* RECORDS SUPPLIED
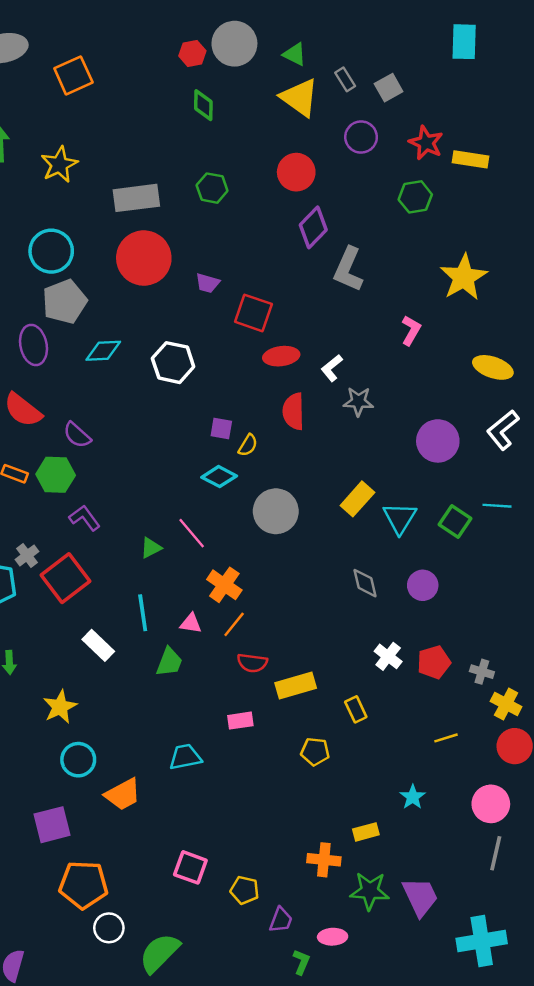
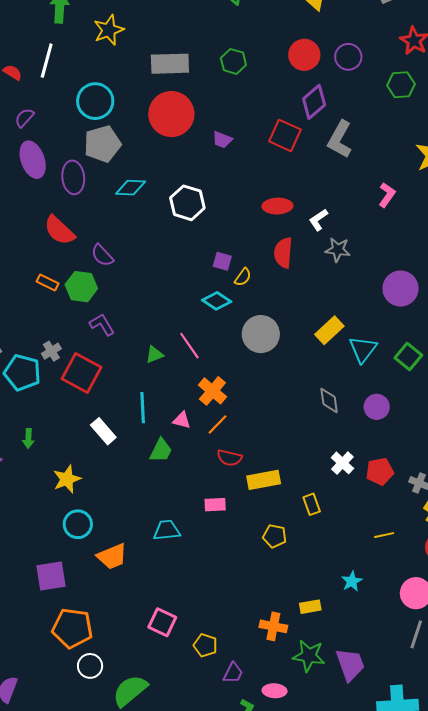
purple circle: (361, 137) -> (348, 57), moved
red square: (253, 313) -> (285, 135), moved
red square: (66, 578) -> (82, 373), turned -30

---

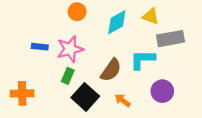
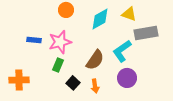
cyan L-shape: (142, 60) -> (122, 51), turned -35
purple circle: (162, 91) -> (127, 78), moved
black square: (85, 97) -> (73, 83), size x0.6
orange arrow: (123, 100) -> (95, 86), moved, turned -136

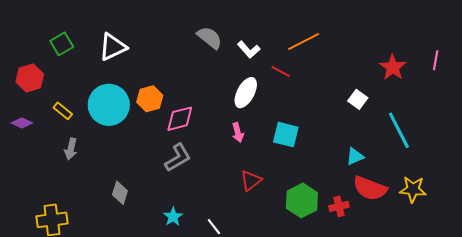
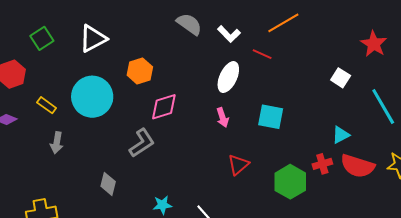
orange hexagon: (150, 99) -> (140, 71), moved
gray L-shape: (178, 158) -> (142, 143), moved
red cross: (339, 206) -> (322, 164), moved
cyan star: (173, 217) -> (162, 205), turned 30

* PROBLEM DESCRIPTION
Using the data above, print only the lines starting at the one with "orange arrow: (123, 100)" and ending at the one with "cyan star: (173, 217)", exactly as they stand, minus the pictures.

* OUTPUT FOR THIS EXERCISE
orange arrow: (123, 100) -> (95, 86), moved, turned -136

orange hexagon: (150, 99) -> (140, 71), moved
gray L-shape: (178, 158) -> (142, 143), moved
red cross: (339, 206) -> (322, 164), moved
cyan star: (173, 217) -> (162, 205), turned 30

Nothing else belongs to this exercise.